**EXERCISE REQUIREMENTS**:
The lines to reproduce run from the first one below to the line containing "U1 pin DVCC: 0V -> VDD", both included. Reproduce them exactly and nothing else.

[Difference listings]
====================

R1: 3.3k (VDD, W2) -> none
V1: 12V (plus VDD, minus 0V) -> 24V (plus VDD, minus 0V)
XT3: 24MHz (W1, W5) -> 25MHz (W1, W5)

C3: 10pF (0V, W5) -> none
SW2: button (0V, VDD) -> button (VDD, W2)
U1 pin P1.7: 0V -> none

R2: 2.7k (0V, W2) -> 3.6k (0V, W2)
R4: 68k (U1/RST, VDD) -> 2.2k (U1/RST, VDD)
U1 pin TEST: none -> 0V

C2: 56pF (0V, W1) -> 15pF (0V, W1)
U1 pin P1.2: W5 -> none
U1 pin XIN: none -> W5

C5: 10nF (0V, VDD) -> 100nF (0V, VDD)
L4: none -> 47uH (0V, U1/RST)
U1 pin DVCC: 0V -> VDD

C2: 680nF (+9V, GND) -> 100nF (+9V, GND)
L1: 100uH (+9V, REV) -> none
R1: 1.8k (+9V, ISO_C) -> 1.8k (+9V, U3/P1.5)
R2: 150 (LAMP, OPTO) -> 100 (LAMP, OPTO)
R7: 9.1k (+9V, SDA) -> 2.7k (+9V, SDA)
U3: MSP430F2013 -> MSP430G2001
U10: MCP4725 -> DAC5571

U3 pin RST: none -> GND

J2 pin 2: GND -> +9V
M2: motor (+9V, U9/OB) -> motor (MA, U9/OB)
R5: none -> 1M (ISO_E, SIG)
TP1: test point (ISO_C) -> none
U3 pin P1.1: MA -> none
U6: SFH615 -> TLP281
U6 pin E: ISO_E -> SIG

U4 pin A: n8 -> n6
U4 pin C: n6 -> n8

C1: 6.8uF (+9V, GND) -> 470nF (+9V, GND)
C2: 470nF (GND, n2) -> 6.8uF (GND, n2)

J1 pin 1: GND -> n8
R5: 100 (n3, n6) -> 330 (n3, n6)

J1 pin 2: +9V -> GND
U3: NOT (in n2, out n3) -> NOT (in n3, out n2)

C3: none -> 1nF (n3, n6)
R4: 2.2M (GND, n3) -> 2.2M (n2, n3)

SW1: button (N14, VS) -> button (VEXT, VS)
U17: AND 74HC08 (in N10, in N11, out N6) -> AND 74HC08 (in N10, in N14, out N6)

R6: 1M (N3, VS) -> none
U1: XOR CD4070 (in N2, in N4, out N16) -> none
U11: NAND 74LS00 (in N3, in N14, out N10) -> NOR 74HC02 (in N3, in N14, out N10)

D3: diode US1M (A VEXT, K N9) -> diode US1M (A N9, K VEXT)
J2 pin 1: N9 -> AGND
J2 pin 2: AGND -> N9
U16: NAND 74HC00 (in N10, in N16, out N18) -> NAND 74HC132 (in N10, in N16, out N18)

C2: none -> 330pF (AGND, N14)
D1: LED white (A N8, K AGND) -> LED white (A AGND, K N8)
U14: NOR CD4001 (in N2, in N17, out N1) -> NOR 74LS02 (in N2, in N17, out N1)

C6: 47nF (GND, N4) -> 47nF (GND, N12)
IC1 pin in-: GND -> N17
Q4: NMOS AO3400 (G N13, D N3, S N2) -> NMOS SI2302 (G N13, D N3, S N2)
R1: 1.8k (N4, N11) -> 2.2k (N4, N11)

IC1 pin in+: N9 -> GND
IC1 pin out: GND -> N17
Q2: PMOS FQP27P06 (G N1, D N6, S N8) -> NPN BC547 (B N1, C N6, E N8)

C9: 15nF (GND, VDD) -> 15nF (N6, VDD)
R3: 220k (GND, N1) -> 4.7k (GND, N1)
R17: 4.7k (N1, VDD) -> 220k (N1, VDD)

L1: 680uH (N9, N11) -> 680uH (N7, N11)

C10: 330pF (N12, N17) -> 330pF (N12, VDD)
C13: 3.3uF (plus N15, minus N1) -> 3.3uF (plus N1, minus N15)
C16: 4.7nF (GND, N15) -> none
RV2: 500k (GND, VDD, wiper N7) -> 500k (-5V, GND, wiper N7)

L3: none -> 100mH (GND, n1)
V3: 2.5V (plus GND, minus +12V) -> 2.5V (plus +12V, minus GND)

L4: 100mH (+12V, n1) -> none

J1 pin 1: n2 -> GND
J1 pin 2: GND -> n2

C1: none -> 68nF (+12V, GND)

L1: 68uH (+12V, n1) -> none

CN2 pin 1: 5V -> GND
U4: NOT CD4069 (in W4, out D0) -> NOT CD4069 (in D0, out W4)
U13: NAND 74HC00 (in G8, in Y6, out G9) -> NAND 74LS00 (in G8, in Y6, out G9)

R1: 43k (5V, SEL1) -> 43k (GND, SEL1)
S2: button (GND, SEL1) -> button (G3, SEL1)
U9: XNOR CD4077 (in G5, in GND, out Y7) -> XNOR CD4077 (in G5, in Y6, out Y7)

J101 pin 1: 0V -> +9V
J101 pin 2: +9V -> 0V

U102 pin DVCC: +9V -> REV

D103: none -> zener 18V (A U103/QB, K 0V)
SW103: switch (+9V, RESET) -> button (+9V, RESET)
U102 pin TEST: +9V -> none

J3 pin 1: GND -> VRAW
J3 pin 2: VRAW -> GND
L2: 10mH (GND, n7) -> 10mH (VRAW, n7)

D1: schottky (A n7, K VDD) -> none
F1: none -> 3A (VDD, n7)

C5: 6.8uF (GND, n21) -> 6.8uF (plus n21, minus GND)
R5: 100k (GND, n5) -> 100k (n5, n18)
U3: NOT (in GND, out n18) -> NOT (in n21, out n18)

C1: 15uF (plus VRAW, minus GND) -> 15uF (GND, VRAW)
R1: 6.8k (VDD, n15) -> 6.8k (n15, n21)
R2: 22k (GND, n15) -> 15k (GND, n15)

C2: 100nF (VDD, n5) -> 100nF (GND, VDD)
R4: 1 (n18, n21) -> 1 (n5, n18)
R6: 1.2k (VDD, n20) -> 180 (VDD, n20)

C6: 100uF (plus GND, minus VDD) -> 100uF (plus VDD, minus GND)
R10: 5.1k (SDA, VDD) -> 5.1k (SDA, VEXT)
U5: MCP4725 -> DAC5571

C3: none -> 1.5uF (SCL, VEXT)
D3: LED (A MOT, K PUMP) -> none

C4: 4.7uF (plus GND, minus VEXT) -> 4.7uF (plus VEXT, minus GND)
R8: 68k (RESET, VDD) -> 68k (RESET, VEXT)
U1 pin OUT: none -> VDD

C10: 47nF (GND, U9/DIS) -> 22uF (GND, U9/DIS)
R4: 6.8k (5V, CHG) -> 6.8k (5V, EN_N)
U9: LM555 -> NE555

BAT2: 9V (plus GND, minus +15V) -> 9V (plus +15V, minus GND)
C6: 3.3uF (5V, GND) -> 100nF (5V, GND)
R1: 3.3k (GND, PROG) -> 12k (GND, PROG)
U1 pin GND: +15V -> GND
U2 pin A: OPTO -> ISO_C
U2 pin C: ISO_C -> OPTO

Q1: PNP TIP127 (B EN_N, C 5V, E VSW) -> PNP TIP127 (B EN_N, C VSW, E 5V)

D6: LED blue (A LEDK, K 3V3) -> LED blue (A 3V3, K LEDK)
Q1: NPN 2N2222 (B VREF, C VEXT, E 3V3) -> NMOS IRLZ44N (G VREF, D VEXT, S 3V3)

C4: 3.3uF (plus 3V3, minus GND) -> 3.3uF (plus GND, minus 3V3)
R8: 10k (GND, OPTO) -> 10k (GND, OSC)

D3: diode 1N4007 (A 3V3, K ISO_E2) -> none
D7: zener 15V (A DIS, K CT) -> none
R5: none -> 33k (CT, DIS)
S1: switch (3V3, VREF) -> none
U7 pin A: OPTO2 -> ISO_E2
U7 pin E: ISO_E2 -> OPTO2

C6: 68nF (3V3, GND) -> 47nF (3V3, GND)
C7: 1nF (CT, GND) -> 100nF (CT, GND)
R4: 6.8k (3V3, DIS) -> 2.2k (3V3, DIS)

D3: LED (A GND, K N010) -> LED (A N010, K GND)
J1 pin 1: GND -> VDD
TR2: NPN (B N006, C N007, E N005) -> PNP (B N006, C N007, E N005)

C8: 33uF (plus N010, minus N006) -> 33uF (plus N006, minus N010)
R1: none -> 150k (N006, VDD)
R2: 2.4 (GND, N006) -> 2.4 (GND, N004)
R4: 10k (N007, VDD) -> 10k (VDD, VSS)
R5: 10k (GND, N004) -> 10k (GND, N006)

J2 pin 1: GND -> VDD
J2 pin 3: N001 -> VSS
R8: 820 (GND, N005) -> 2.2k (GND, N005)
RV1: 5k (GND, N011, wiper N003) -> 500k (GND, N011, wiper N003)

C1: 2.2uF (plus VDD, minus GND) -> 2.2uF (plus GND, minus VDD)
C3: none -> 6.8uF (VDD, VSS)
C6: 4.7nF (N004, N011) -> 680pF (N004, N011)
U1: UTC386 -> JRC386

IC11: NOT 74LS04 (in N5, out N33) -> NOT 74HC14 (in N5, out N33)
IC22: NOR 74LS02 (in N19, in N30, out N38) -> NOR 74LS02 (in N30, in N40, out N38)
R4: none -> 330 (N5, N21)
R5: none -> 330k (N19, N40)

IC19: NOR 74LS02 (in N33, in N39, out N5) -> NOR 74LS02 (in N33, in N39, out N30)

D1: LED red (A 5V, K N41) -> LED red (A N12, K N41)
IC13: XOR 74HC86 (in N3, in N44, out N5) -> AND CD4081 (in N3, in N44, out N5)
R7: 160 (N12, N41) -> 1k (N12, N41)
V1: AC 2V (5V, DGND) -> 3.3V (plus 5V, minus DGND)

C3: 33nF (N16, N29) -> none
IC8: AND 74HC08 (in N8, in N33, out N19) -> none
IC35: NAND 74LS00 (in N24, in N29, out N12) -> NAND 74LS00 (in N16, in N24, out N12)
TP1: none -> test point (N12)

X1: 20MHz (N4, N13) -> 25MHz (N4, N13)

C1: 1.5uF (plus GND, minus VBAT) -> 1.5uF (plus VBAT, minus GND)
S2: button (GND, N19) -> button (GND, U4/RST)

====================

**SOLUTION TO THIS EXERCISE**:
R1: 3.3k (VDD, W2) -> none
V1: 12V (plus VDD, minus 0V) -> 24V (plus VDD, minus 0V)
XT3: 24MHz (W1, W5) -> 25MHz (W1, W5)

C3: 10pF (0V, W5) -> none
SW2: button (0V, VDD) -> button (VDD, W2)
U1 pin P1.7: 0V -> none

R2: 2.7k (0V, W2) -> 3.6k (0V, W2)
R4: 68k (U1/RST, VDD) -> 2.2k (U1/RST, VDD)
U1 pin TEST: none -> 0V

C2: 56pF (0V, W1) -> 15pF (0V, W1)
U1 pin P1.2: W5 -> none
U1 pin XIN: none -> W5

C5: 10nF (0V, VDD) -> 100nF (0V, VDD)
L4: none -> 47uH (0V, U1/RST)
U1 pin DVCC: 0V -> VDD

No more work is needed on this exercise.